Dataset records Start Marker

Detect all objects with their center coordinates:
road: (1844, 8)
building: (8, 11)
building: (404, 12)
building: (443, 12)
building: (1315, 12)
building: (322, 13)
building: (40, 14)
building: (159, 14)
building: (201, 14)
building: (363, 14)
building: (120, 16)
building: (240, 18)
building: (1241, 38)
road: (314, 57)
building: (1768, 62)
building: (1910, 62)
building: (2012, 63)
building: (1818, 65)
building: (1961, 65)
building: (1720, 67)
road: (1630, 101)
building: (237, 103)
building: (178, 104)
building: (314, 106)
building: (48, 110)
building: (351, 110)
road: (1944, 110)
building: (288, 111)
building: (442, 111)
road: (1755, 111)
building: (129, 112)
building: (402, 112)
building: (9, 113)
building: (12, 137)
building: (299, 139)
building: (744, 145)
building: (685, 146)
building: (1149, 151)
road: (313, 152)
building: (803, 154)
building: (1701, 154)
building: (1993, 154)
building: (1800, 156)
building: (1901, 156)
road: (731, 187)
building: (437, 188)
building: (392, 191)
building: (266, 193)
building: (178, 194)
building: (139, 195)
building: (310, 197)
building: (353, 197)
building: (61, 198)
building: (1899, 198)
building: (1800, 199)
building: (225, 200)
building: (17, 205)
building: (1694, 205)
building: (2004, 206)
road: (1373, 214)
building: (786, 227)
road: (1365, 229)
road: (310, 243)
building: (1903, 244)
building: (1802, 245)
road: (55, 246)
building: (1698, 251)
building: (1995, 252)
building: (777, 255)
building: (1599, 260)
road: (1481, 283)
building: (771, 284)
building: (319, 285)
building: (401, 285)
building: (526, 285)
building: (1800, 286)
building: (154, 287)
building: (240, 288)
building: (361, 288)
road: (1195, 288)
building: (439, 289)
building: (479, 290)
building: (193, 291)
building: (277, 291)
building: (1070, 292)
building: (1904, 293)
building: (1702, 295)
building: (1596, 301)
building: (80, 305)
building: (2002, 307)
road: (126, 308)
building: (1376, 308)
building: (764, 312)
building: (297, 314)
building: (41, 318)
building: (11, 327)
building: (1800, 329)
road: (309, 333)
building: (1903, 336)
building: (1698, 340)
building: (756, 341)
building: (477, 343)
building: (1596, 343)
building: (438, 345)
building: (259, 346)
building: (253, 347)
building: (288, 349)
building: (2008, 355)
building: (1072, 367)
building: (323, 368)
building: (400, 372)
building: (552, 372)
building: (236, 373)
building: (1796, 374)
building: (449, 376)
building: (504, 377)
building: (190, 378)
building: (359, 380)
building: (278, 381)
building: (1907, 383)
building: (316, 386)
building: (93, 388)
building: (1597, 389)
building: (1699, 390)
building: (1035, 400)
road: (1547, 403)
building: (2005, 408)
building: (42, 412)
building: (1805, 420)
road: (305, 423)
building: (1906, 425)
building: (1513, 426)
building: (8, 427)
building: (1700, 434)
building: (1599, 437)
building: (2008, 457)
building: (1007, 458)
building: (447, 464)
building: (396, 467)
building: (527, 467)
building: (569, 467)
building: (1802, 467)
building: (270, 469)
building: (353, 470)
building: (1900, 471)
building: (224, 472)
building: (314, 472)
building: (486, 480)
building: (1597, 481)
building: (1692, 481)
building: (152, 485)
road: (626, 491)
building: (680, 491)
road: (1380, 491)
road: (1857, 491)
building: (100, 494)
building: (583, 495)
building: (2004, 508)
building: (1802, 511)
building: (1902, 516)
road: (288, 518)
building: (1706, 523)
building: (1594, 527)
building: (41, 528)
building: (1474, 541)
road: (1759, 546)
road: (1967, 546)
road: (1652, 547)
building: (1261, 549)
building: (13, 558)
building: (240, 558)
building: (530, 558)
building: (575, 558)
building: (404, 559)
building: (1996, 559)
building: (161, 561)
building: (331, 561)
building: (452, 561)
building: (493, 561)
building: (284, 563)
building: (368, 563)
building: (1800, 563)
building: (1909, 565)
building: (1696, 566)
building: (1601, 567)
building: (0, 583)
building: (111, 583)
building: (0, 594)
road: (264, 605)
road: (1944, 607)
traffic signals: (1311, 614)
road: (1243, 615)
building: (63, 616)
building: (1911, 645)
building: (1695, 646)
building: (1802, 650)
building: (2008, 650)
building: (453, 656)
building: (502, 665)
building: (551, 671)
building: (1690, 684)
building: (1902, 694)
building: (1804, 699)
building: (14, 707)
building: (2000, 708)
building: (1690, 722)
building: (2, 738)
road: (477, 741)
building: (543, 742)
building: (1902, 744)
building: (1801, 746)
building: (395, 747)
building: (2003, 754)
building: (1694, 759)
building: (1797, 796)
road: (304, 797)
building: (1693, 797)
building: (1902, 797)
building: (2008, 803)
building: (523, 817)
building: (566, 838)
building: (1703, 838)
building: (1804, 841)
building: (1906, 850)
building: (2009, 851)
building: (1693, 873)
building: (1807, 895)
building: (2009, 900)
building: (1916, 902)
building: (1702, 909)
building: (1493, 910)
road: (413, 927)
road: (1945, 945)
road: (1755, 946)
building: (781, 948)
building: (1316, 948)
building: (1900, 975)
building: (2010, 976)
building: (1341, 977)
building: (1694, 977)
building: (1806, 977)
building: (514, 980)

Dataset records End Marker

--- Work instructions ---
Return every record above exactly, line by line.

--- Task answer ---
Detect all objects with their center coordinates:
road: (1844, 8)
building: (8, 11)
building: (404, 12)
building: (443, 12)
building: (1315, 12)
building: (322, 13)
building: (40, 14)
building: (159, 14)
building: (201, 14)
building: (363, 14)
building: (120, 16)
building: (240, 18)
building: (1241, 38)
road: (314, 57)
building: (1768, 62)
building: (1910, 62)
building: (2012, 63)
building: (1818, 65)
building: (1961, 65)
building: (1720, 67)
road: (1630, 101)
building: (237, 103)
building: (178, 104)
building: (314, 106)
building: (48, 110)
building: (351, 110)
road: (1944, 110)
building: (288, 111)
building: (442, 111)
road: (1755, 111)
building: (129, 112)
building: (402, 112)
building: (9, 113)
building: (12, 137)
building: (299, 139)
building: (744, 145)
building: (685, 146)
building: (1149, 151)
road: (313, 152)
building: (803, 154)
building: (1701, 154)
building: (1993, 154)
building: (1800, 156)
building: (1901, 156)
road: (731, 187)
building: (437, 188)
building: (392, 191)
building: (266, 193)
building: (178, 194)
building: (139, 195)
building: (310, 197)
building: (353, 197)
building: (61, 198)
building: (1899, 198)
building: (1800, 199)
building: (225, 200)
building: (17, 205)
building: (1694, 205)
building: (2004, 206)
road: (1373, 214)
building: (786, 227)
road: (1365, 229)
road: (310, 243)
building: (1903, 244)
building: (1802, 245)
road: (55, 246)
building: (1698, 251)
building: (1995, 252)
building: (777, 255)
building: (1599, 260)
road: (1481, 283)
building: (771, 284)
building: (319, 285)
building: (401, 285)
building: (526, 285)
building: (1800, 286)
building: (154, 287)
building: (240, 288)
building: (361, 288)
road: (1195, 288)
building: (439, 289)
building: (479, 290)
building: (193, 291)
building: (277, 291)
building: (1070, 292)
building: (1904, 293)
building: (1702, 295)
building: (1596, 301)
building: (80, 305)
building: (2002, 307)
road: (126, 308)
building: (1376, 308)
building: (764, 312)
building: (297, 314)
building: (41, 318)
building: (11, 327)
building: (1800, 329)
road: (309, 333)
building: (1903, 336)
building: (1698, 340)
building: (756, 341)
building: (477, 343)
building: (1596, 343)
building: (438, 345)
building: (259, 346)
building: (253, 347)
building: (288, 349)
building: (2008, 355)
building: (1072, 367)
building: (323, 368)
building: (400, 372)
building: (552, 372)
building: (236, 373)
building: (1796, 374)
building: (449, 376)
building: (504, 377)
building: (190, 378)
building: (359, 380)
building: (278, 381)
building: (1907, 383)
building: (316, 386)
building: (93, 388)
building: (1597, 389)
building: (1699, 390)
building: (1035, 400)
road: (1547, 403)
building: (2005, 408)
building: (42, 412)
building: (1805, 420)
road: (305, 423)
building: (1906, 425)
building: (1513, 426)
building: (8, 427)
building: (1700, 434)
building: (1599, 437)
building: (2008, 457)
building: (1007, 458)
building: (447, 464)
building: (396, 467)
building: (527, 467)
building: (569, 467)
building: (1802, 467)
building: (270, 469)
building: (353, 470)
building: (1900, 471)
building: (224, 472)
building: (314, 472)
building: (486, 480)
building: (1597, 481)
building: (1692, 481)
building: (152, 485)
road: (626, 491)
building: (680, 491)
road: (1380, 491)
road: (1857, 491)
building: (100, 494)
building: (583, 495)
building: (2004, 508)
building: (1802, 511)
building: (1902, 516)
road: (288, 518)
building: (1706, 523)
building: (1594, 527)
building: (41, 528)
building: (1474, 541)
road: (1759, 546)
road: (1967, 546)
road: (1652, 547)
building: (1261, 549)
building: (13, 558)
building: (240, 558)
building: (530, 558)
building: (575, 558)
building: (404, 559)
building: (1996, 559)
building: (161, 561)
building: (331, 561)
building: (452, 561)
building: (493, 561)
building: (284, 563)
building: (368, 563)
building: (1800, 563)
building: (1909, 565)
building: (1696, 566)
building: (1601, 567)
building: (0, 583)
building: (111, 583)
building: (0, 594)
road: (264, 605)
road: (1944, 607)
traffic signals: (1311, 614)
road: (1243, 615)
building: (63, 616)
building: (1911, 645)
building: (1695, 646)
building: (1802, 650)
building: (2008, 650)
building: (453, 656)
building: (502, 665)
building: (551, 671)
building: (1690, 684)
building: (1902, 694)
building: (1804, 699)
building: (14, 707)
building: (2000, 708)
building: (1690, 722)
building: (2, 738)
road: (477, 741)
building: (543, 742)
building: (1902, 744)
building: (1801, 746)
building: (395, 747)
building: (2003, 754)
building: (1694, 759)
building: (1797, 796)
road: (304, 797)
building: (1693, 797)
building: (1902, 797)
building: (2008, 803)
building: (523, 817)
building: (566, 838)
building: (1703, 838)
building: (1804, 841)
building: (1906, 850)
building: (2009, 851)
building: (1693, 873)
building: (1807, 895)
building: (2009, 900)
building: (1916, 902)
building: (1702, 909)
building: (1493, 910)
road: (413, 927)
road: (1945, 945)
road: (1755, 946)
building: (781, 948)
building: (1316, 948)
building: (1900, 975)
building: (2010, 976)
building: (1341, 977)
building: (1694, 977)
building: (1806, 977)
building: (514, 980)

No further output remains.